TASK PROMPT » Scan the data below for lines holding the word "green", and copy each line found.

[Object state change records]
--------------------
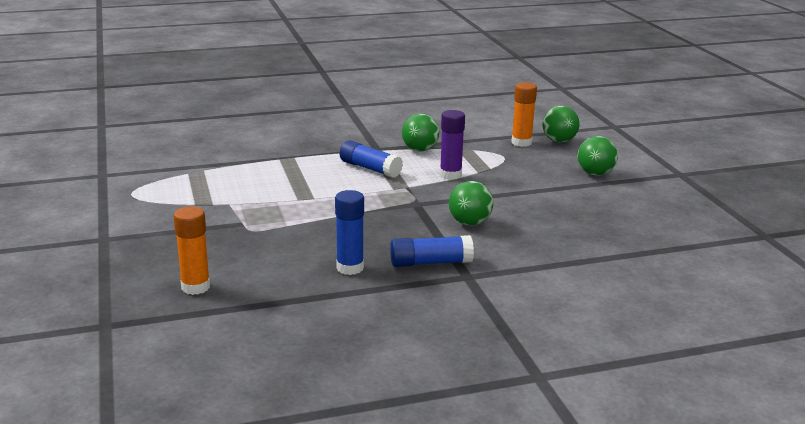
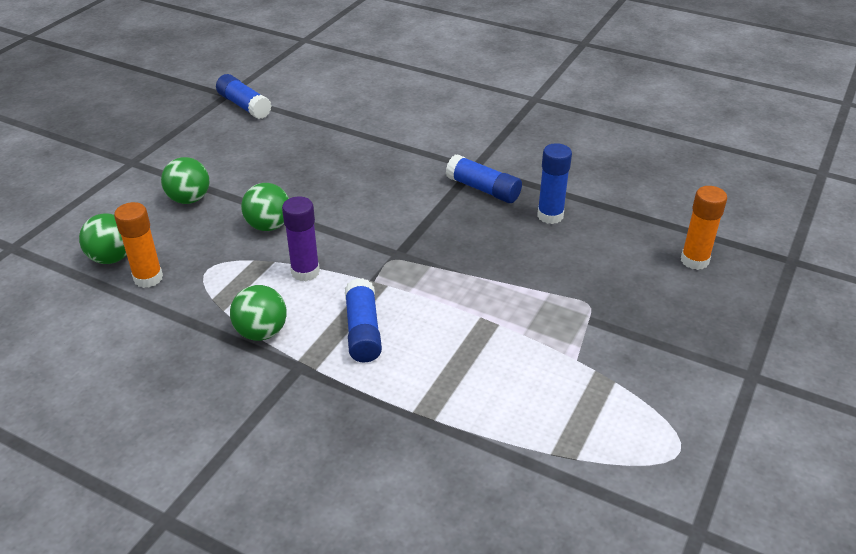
camera: 135 degrees left, 15 degrees up
(469, 223) = (392, 208): green ball -> green ball (268, 226)
(729, 234) = (244, 106): none -> blue glue stick

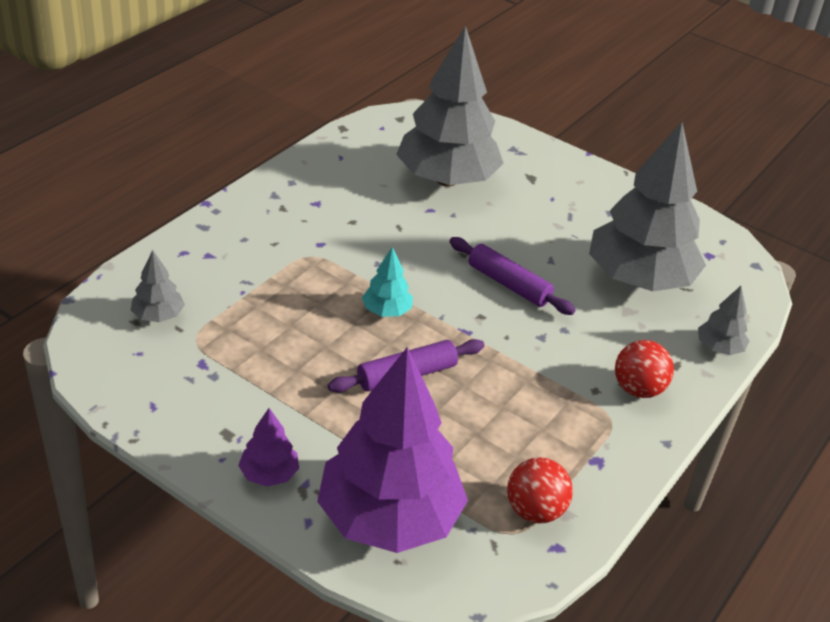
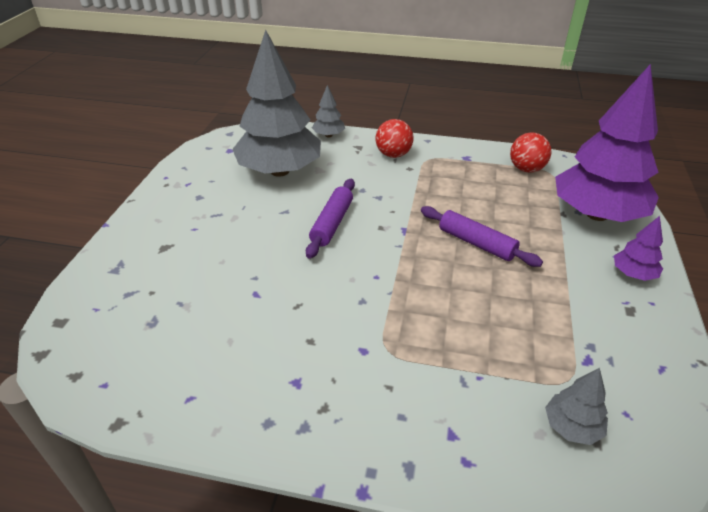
camera: 110 degrees left, 0 degrees up
(386, 311) = (419, 275): turquoise tree -> none
(446, 179) = (196, 298): grey tree -> none

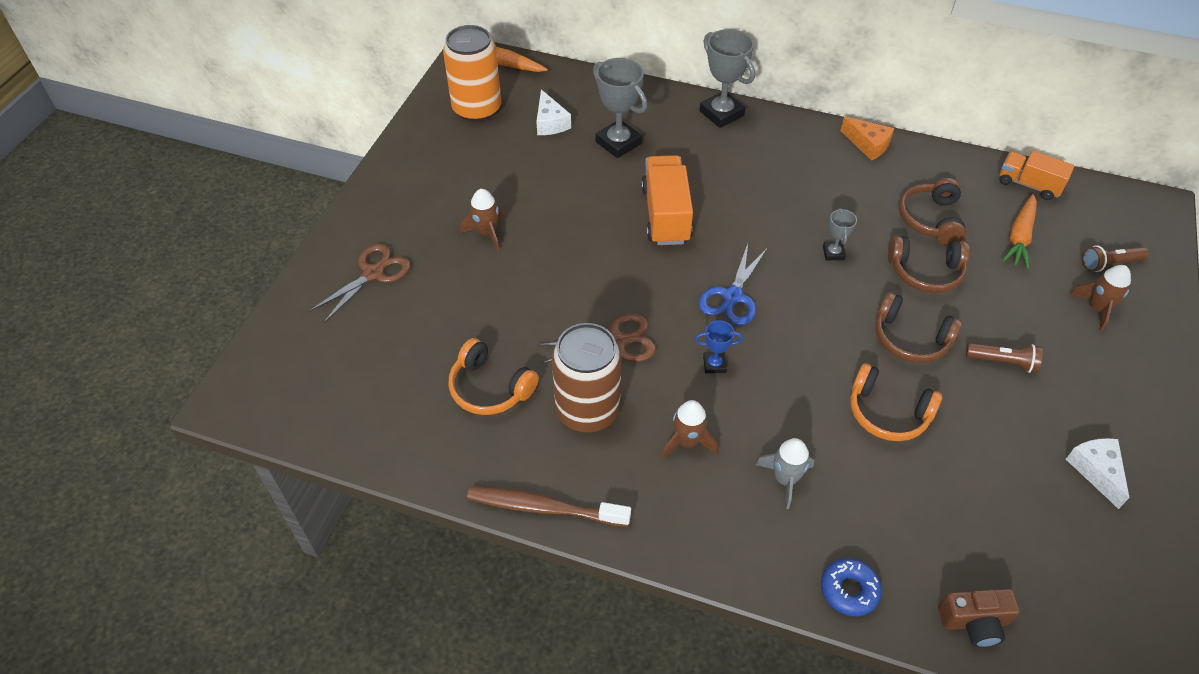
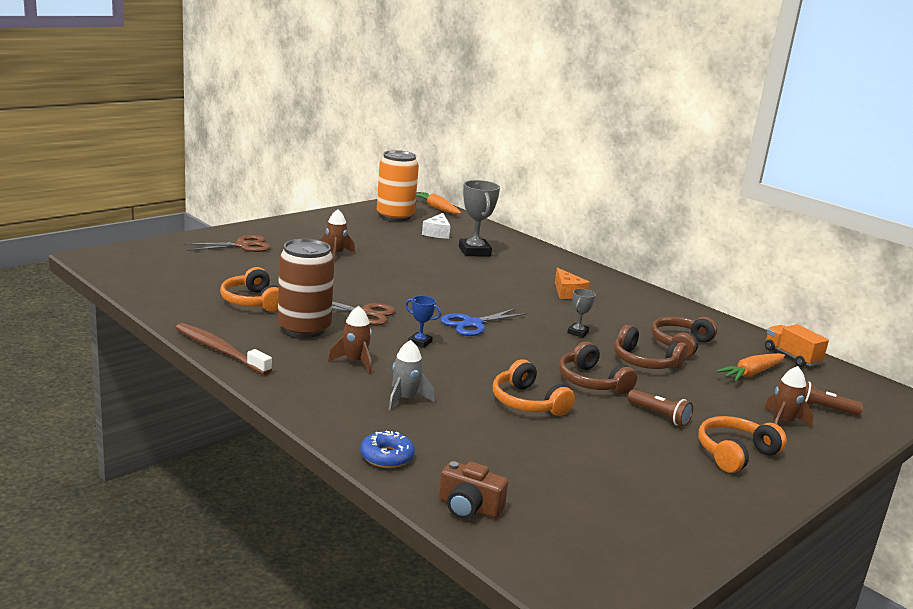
camera: 25 degrees right, 30 degrees down
(665, 215) = (469, 283): orange truck -> none
(721, 113) = (567, 262): grey trophy -> none
(868, 145) = (669, 303): orange cheese -> orange cheese (567, 292)
(1096, 471) = (678, 487): white cheese -> none
(1098, 386) = (735, 453): none -> orange headphones

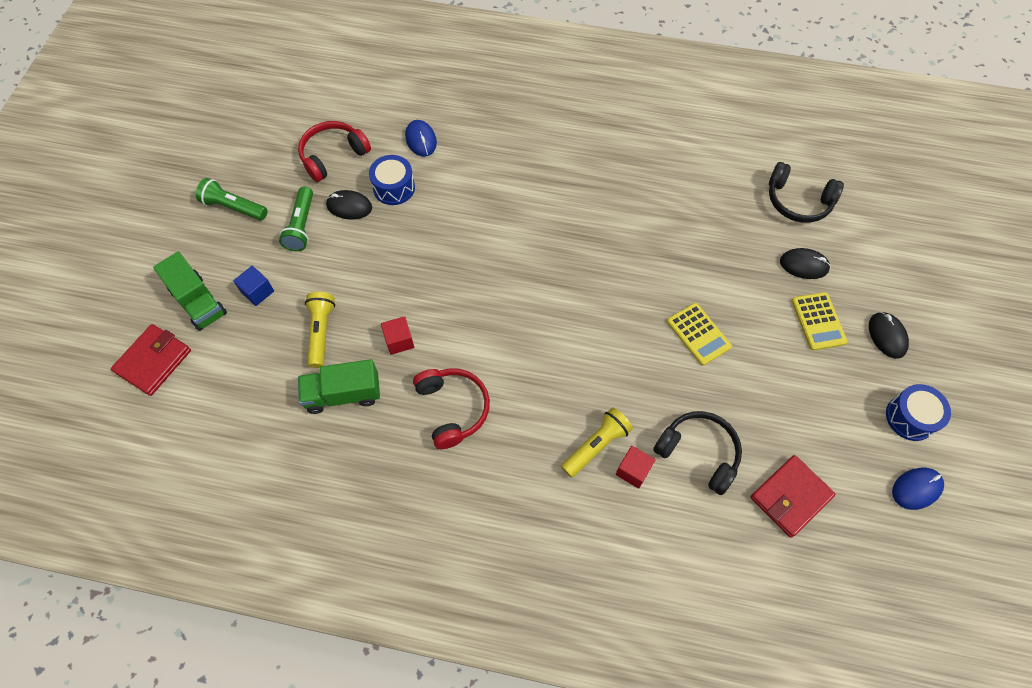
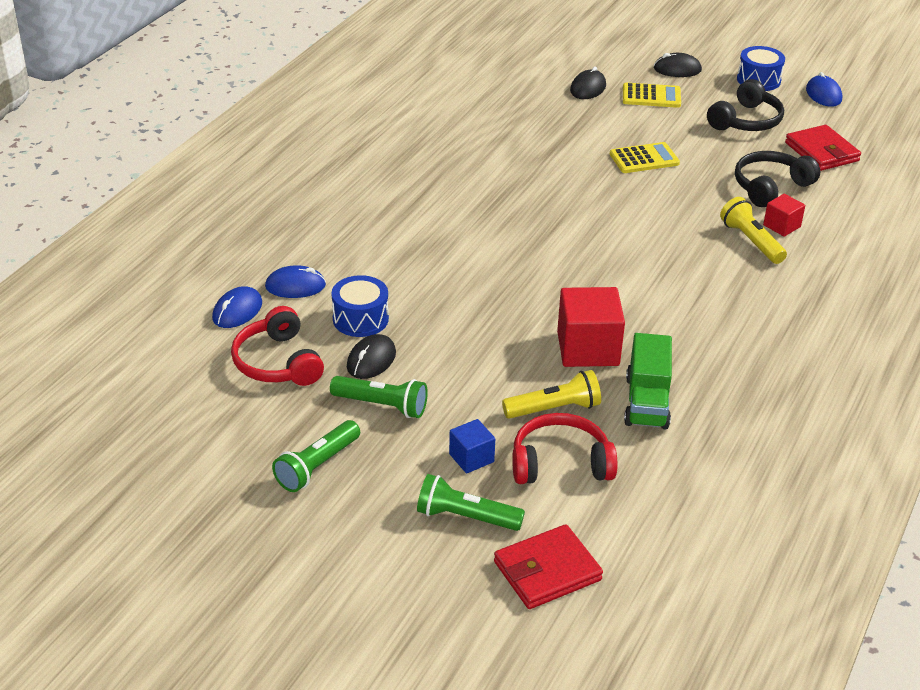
camera: 75 degrees left, 25 degrees down
(154, 361) = (547, 571): red wallet -> red wallet turned 75 degrees counterclockwise
(198, 302) = (465, 517): green truck -> green flashlight
(321, 332) = (554, 409): yellow flashlight -> yellow flashlight turned 150 degrees clockwise
(383, 117) = (237, 311): none -> blue mouse
(399, 341) = (588, 348): red cube -> red cube, size x1.86
(452, 409) = (687, 324): red headphones -> red headphones (560, 463)
(798, 201) = (513, 73): black headphones -> black headphones (746, 121)

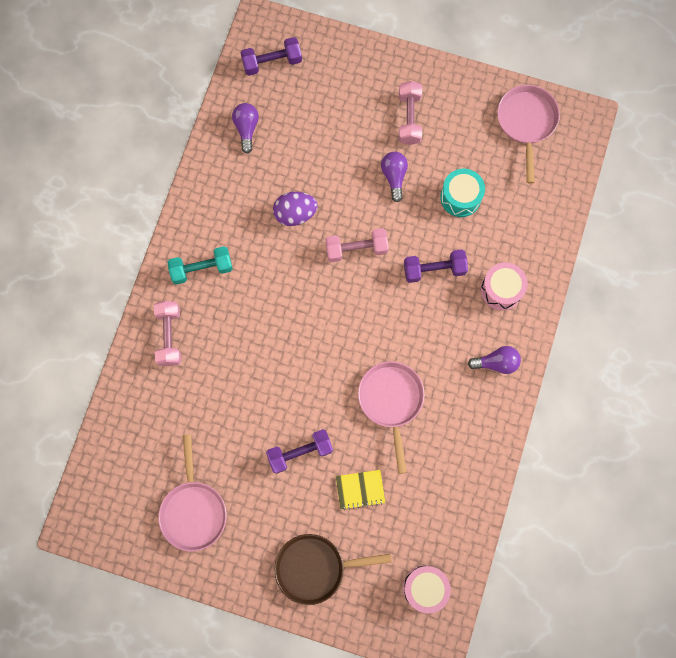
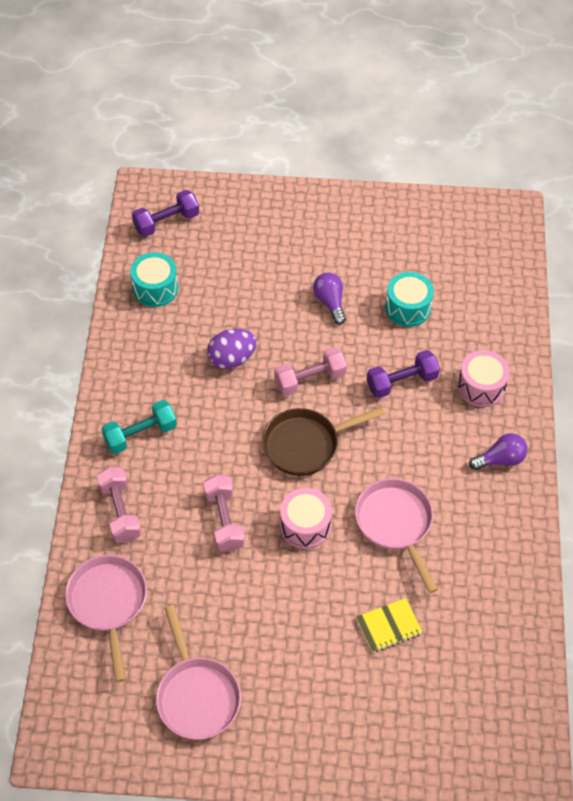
camera: 15 degrees left, 20 degrees down
(246, 128) = (155, 288): purple light bulb -> turquoise drum
(300, 452) = (306, 602): purple dumbbell -> none
(315, 568) = (361, 726): brown pan -> brown pan (305, 444)
(409, 118) = (329, 245): pink dumbbell -> pink dumbbell (224, 520)
(425, 588) = (498, 718): pink drum -> pink drum (305, 525)
(526, 122) = (454, 226): pink pan -> pink pan (108, 603)

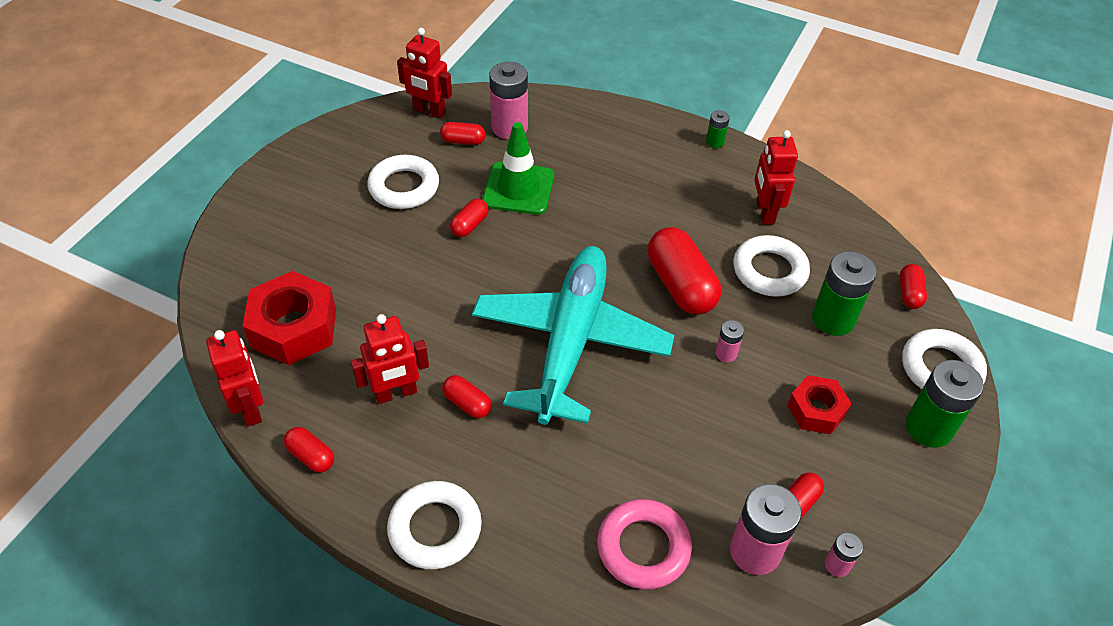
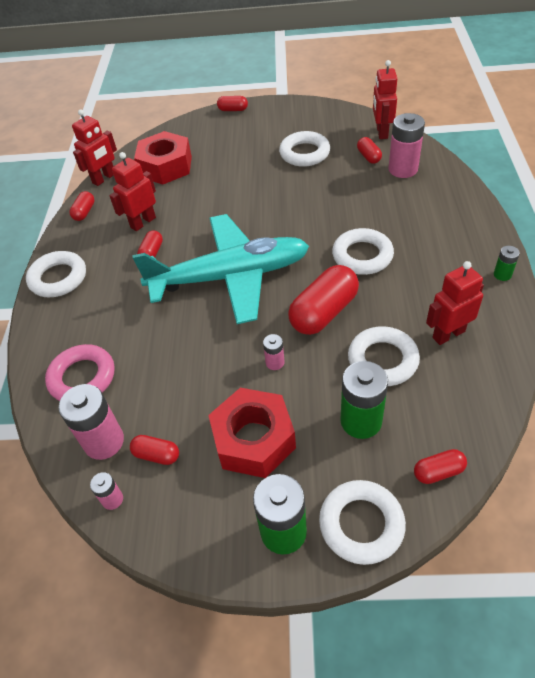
camera: 70 degrees right, 0 degrees up
(396, 393) = (143, 222): red robot -> red robot turned 90 degrees clockwise
(469, 225) = (295, 192): red capsule -> red capsule (233, 110)
(518, 189) = (348, 198): green traffic cone -> none
(619, 220) = (362, 256): none -> white ring
(816, 410) = (253, 439): red nut -> red nut, size x1.66

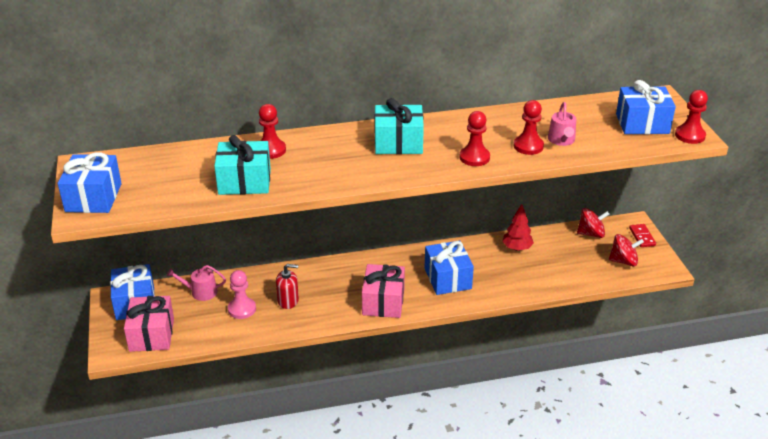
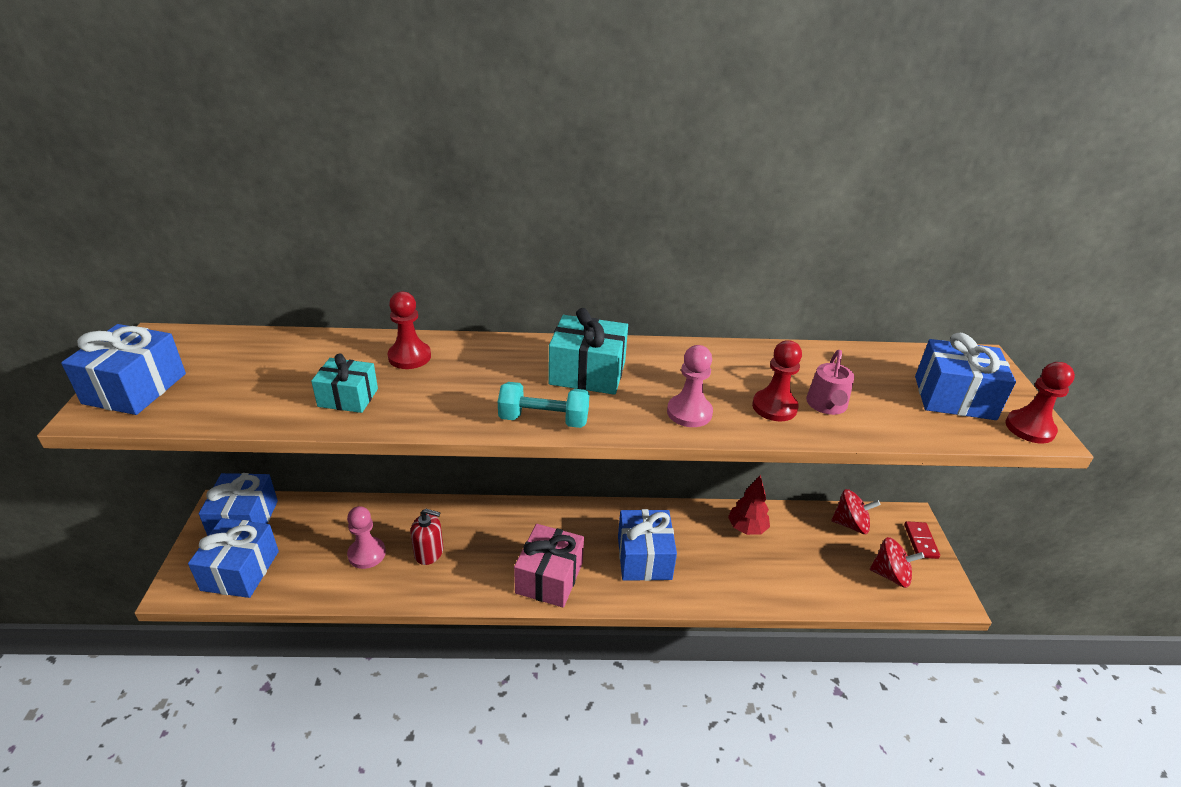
camera: 10 degrees right, 0 degrees up
(152, 334) = (240, 570): pink gift -> blue gift
(200, 292) = (328, 519): pink watering can -> none
(244, 181) = (348, 397): turquoise gift -> turquoise gift, size x0.65
(382, 176) = (544, 420): none -> turquoise dumbbell
(474, 157) = (689, 412): red pawn -> pink pawn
--------------------
RESPONSE »
(469, 223) = (392, 208): green ball -> green ball (268, 226)
(198, 302) = (465, 517): green truck -> green flashlight
(518, 189) = (348, 198): green traffic cone -> none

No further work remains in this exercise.